Omit every picture while you reproduce the entries that follow word for word.

** DATA IN THIS EXERCISE follows **

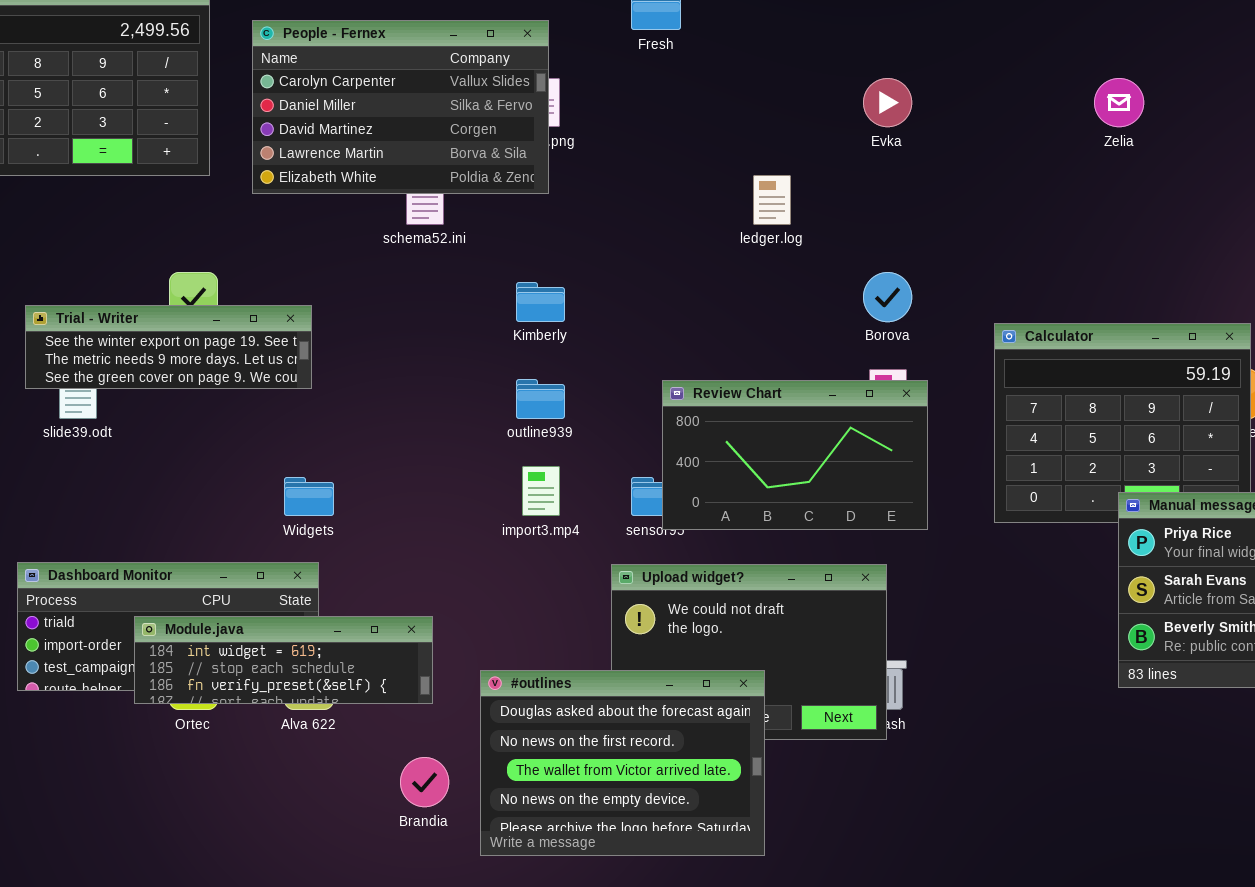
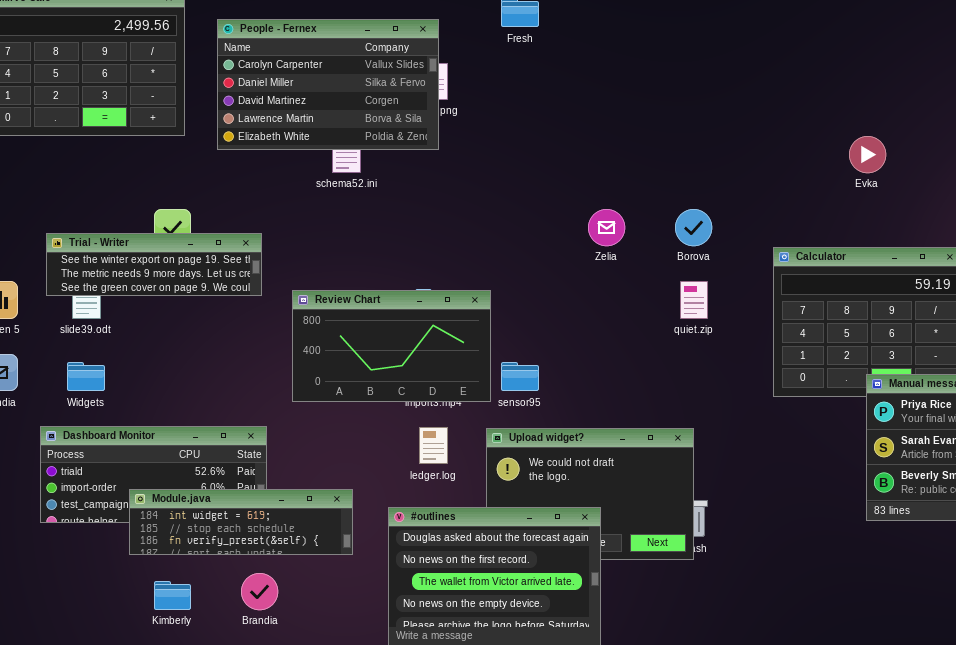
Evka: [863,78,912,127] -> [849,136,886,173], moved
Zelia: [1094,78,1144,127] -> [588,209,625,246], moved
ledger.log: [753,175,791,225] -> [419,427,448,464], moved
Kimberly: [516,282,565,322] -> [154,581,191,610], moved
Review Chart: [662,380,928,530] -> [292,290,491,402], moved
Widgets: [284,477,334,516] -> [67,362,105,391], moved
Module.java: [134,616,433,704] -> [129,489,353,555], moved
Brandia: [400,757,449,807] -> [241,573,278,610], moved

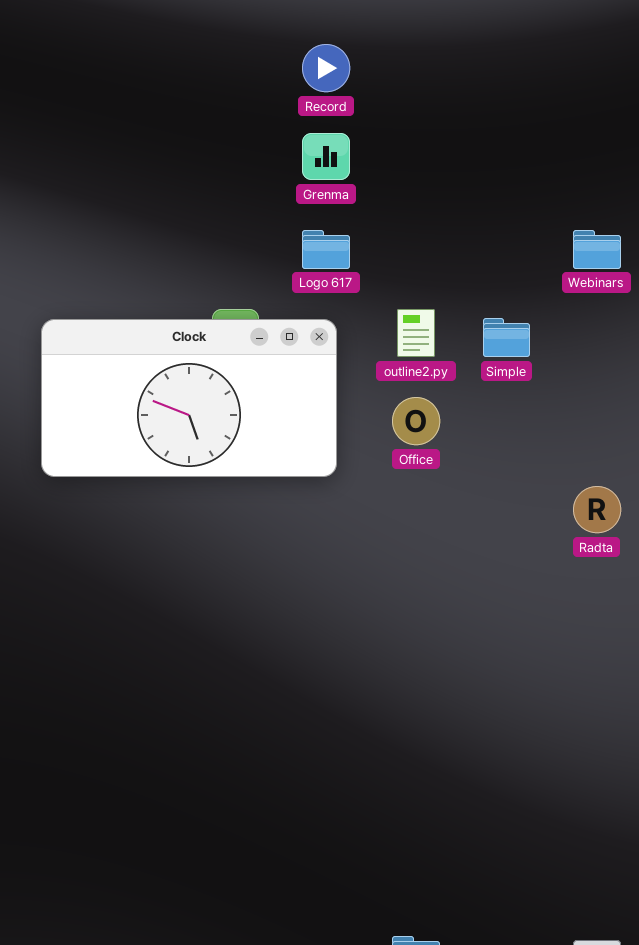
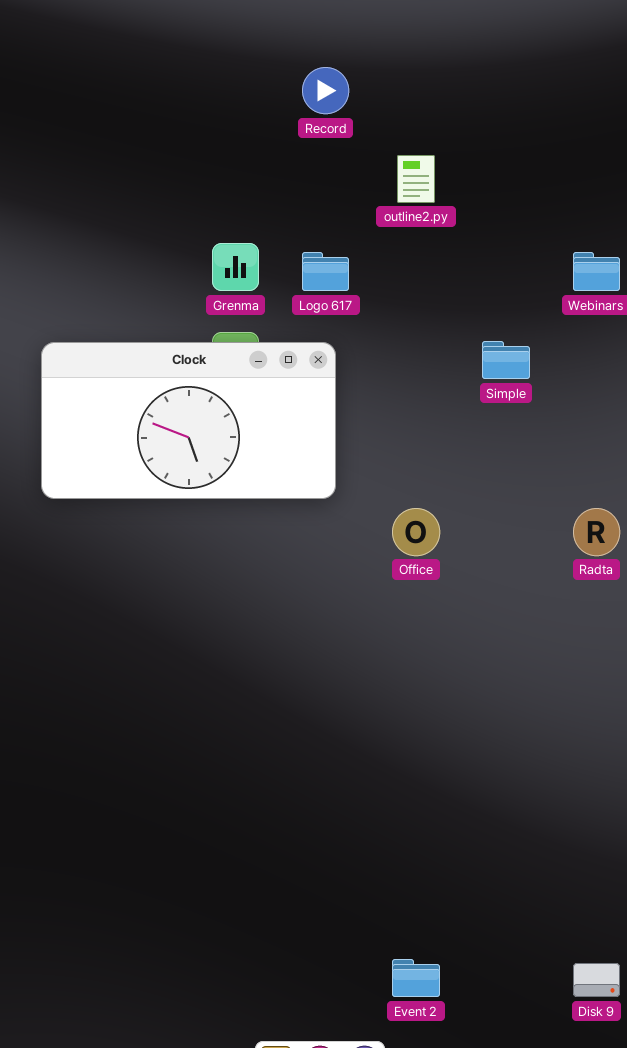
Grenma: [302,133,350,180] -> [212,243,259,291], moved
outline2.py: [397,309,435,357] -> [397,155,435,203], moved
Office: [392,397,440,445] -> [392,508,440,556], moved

** End of DATA IN THIS EXERCISE **

→ **EXERCISE RESPONSE**
Evka: [863,78,912,127] -> [849,136,886,173], moved
Zelia: [1094,78,1144,127] -> [588,209,625,246], moved
ledger.log: [753,175,791,225] -> [419,427,448,464], moved
Kimberly: [516,282,565,322] -> [154,581,191,610], moved
Review Chart: [662,380,928,530] -> [292,290,491,402], moved
Widgets: [284,477,334,516] -> [67,362,105,391], moved
Module.java: [134,616,433,704] -> [129,489,353,555], moved
Brandia: [400,757,449,807] -> [241,573,278,610], moved

Grenma: [302,133,350,180] -> [212,243,259,291], moved
outline2.py: [397,309,435,357] -> [397,155,435,203], moved
Office: [392,397,440,445] -> [392,508,440,556], moved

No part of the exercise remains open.